_INSTRUCTIONS TO FOLLOW_:
In the listing that follows, the lines starting at the one containing "D2: diode (A" and ending at the one containing "R8: 47k (GND, SIG40) -> 1.5k (GND, SIG40)" are to be returned exactly, both boundary lines included, and no others.

_RECORDS TO PROCESS_:
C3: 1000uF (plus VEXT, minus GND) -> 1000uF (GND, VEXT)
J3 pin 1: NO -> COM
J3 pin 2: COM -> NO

--

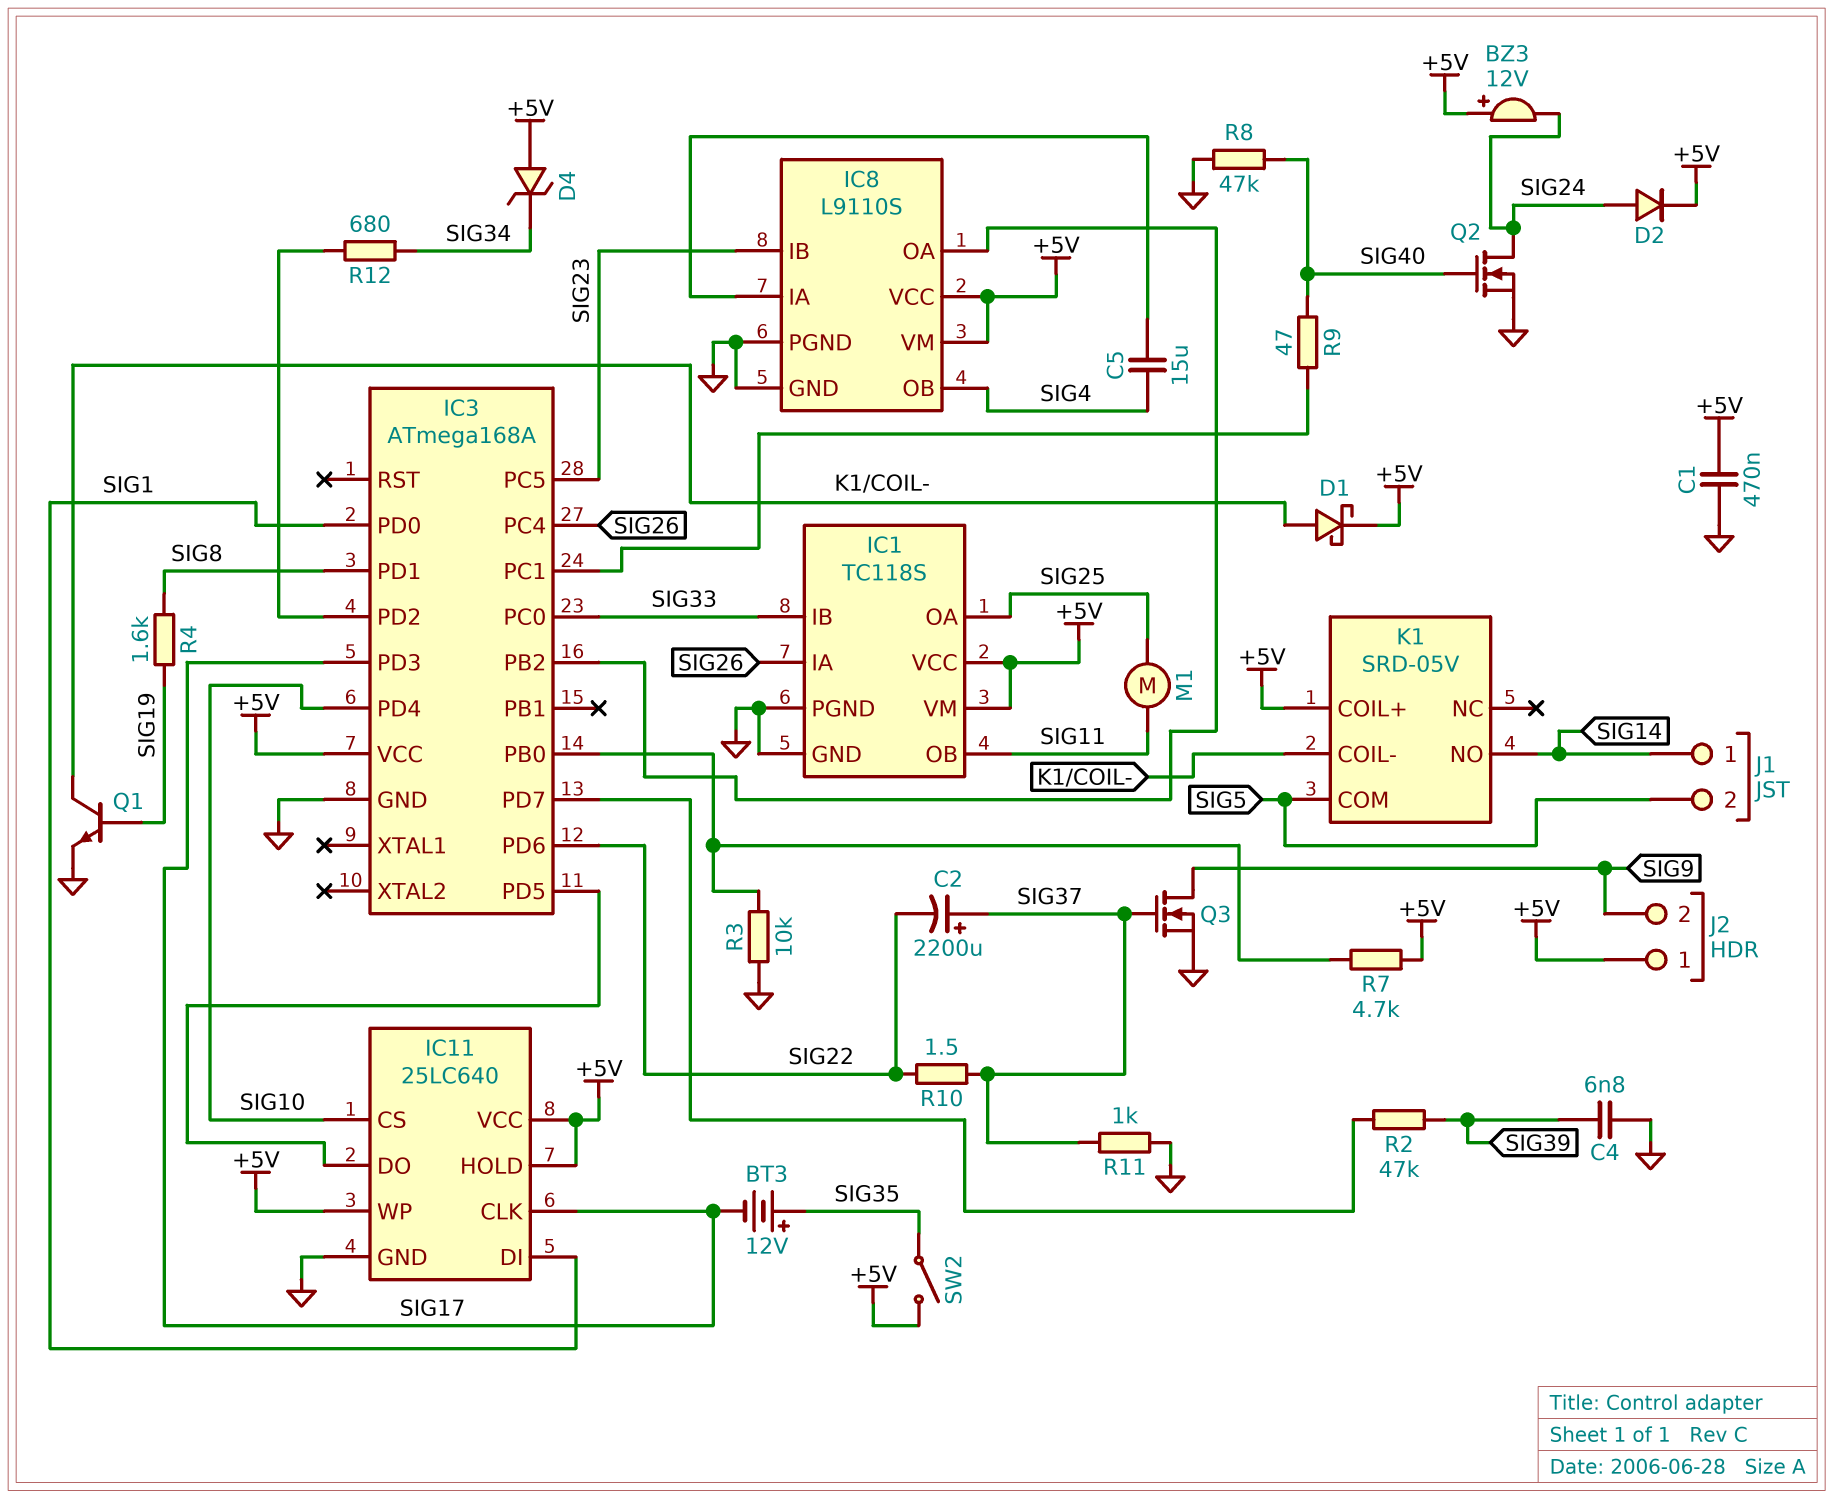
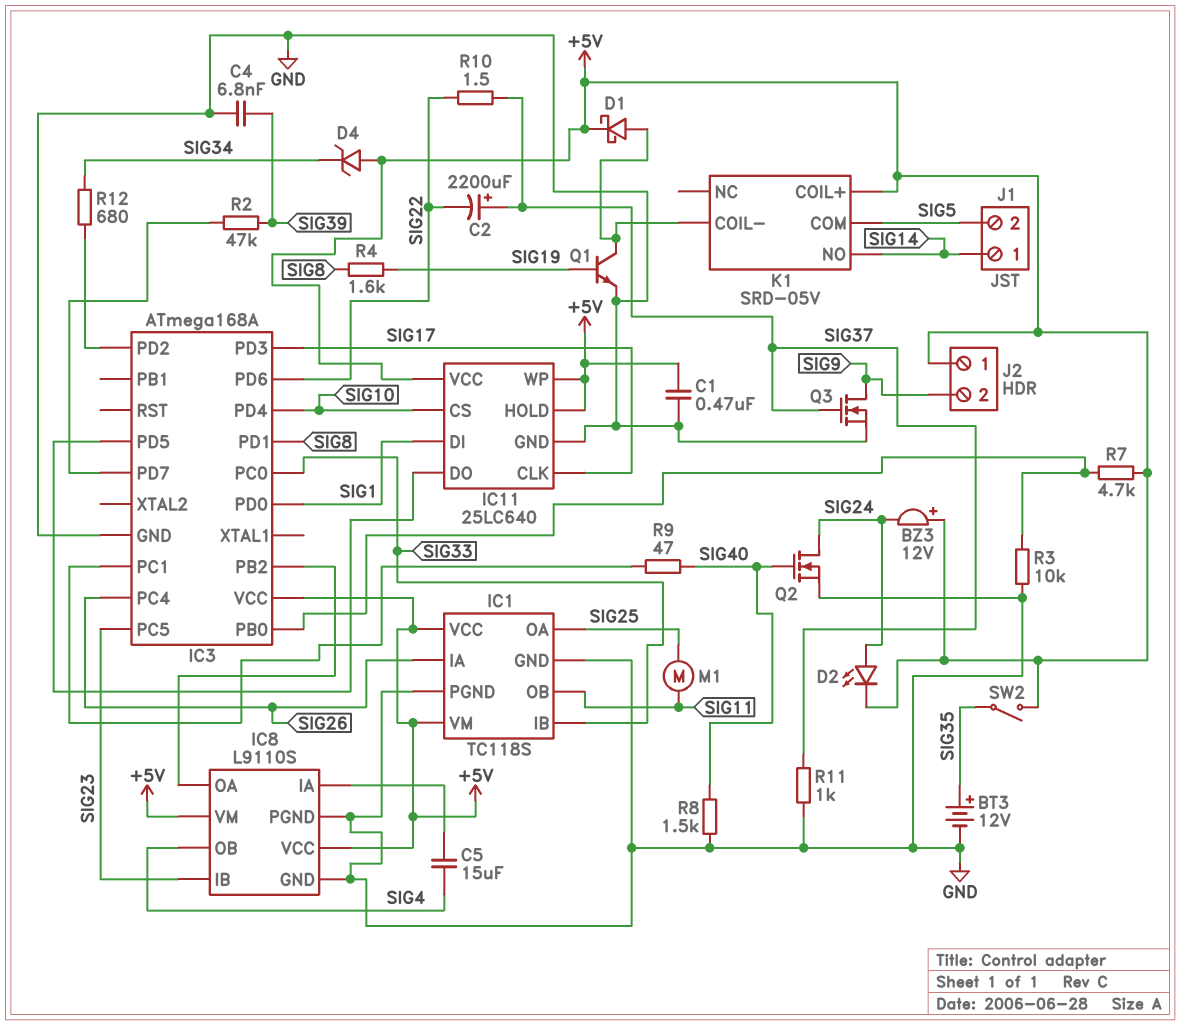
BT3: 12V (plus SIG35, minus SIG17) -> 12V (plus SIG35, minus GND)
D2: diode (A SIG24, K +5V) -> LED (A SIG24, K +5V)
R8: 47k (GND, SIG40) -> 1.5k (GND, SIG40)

_RESPONSE TO THIS TASK_:
D2: diode (A SIG24, K +5V) -> LED (A SIG24, K +5V)
R8: 47k (GND, SIG40) -> 1.5k (GND, SIG40)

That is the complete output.